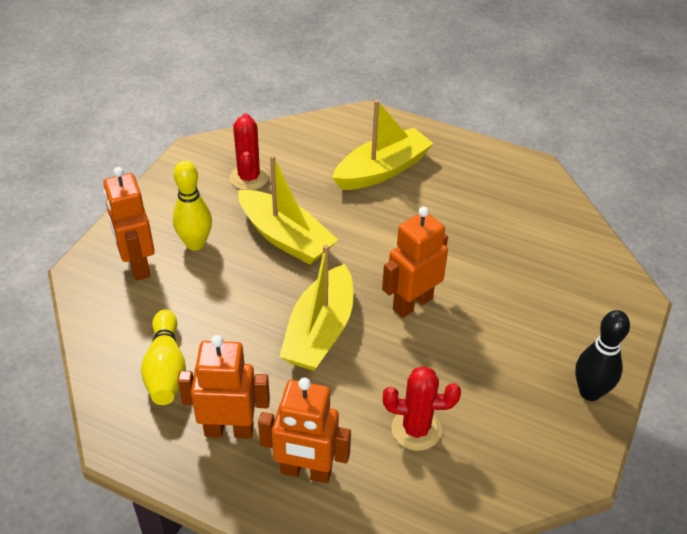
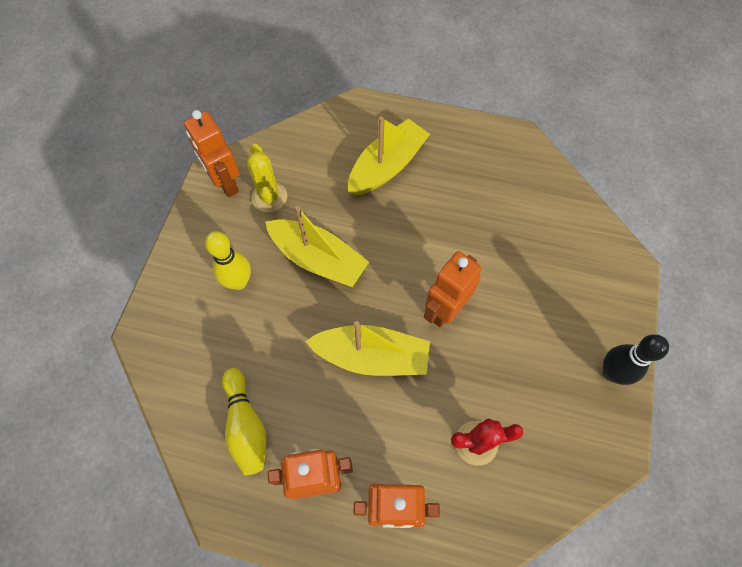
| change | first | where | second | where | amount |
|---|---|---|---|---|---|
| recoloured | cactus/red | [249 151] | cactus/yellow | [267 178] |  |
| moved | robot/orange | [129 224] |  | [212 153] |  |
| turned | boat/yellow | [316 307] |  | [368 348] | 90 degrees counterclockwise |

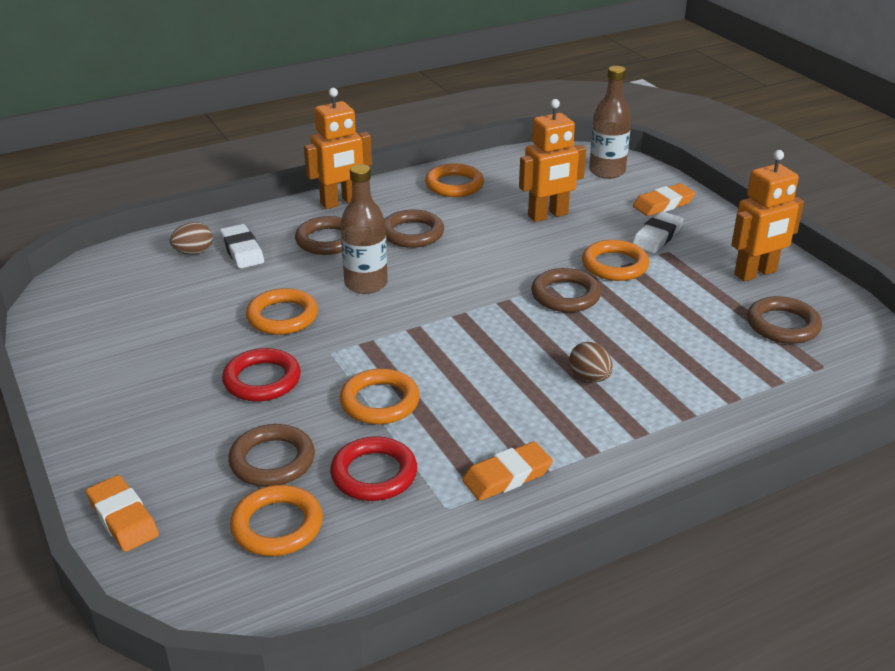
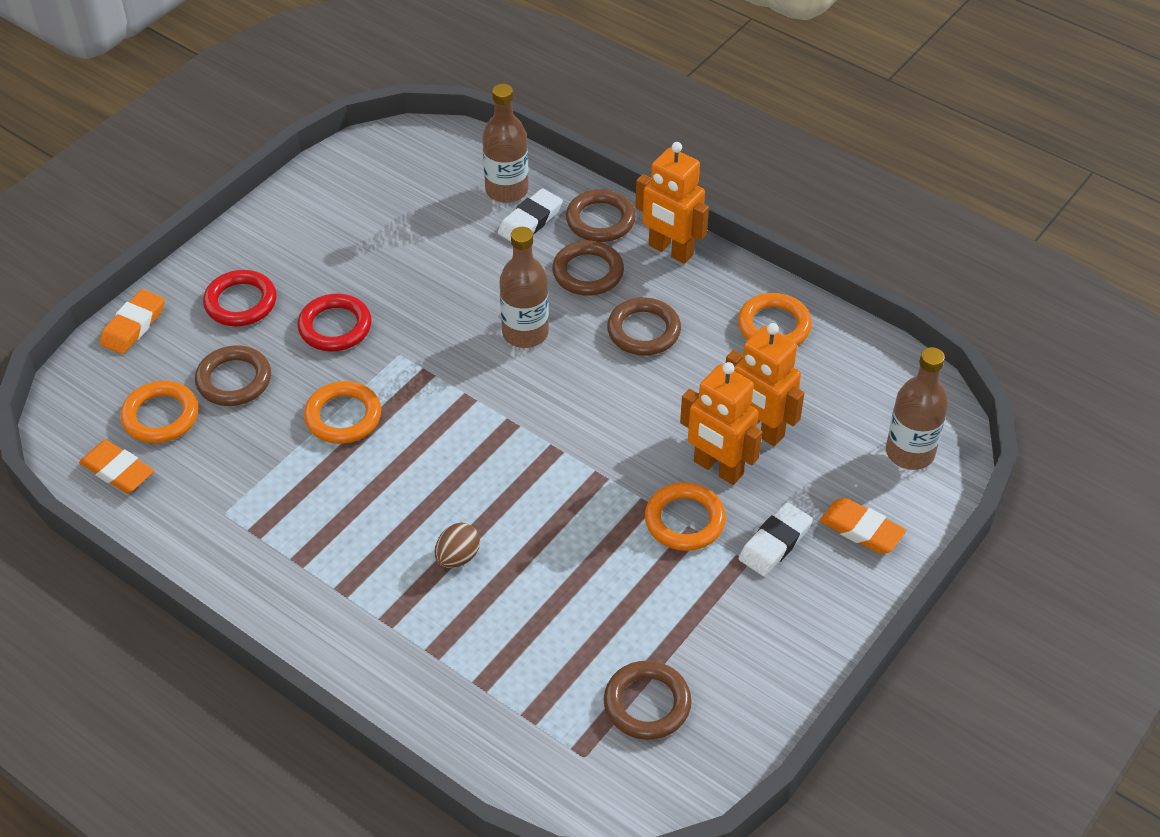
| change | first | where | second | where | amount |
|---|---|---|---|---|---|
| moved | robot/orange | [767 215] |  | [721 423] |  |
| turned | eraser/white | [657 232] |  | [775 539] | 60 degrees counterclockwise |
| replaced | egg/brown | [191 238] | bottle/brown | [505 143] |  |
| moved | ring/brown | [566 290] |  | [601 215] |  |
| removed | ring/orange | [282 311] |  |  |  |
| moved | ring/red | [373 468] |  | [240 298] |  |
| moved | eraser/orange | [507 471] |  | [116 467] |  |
***
Your copy should be the entries retyped exactly, with no images in it.

| change | first | where | second | where | amount |
|---|---|---|---|---|---|
| recoloured | cactus/red | [249 151] | cactus/yellow | [267 178] |  |
| moved | robot/orange | [129 224] |  | [212 153] |  |
| turned | boat/yellow | [316 307] |  | [368 348] | 90 degrees counterclockwise |

| change | first | where | second | where | amount |
|---|---|---|---|---|---|
| moved | robot/orange | [767 215] |  | [721 423] |  |
| turned | eraser/white | [657 232] |  | [775 539] | 60 degrees counterclockwise |
| replaced | egg/brown | [191 238] | bottle/brown | [505 143] |  |
| moved | ring/brown | [566 290] |  | [601 215] |  |
| removed | ring/orange | [282 311] |  |  |  |
| moved | ring/red | [373 468] |  | [240 298] |  |
| moved | eraser/orange | [507 471] |  | [116 467] |  |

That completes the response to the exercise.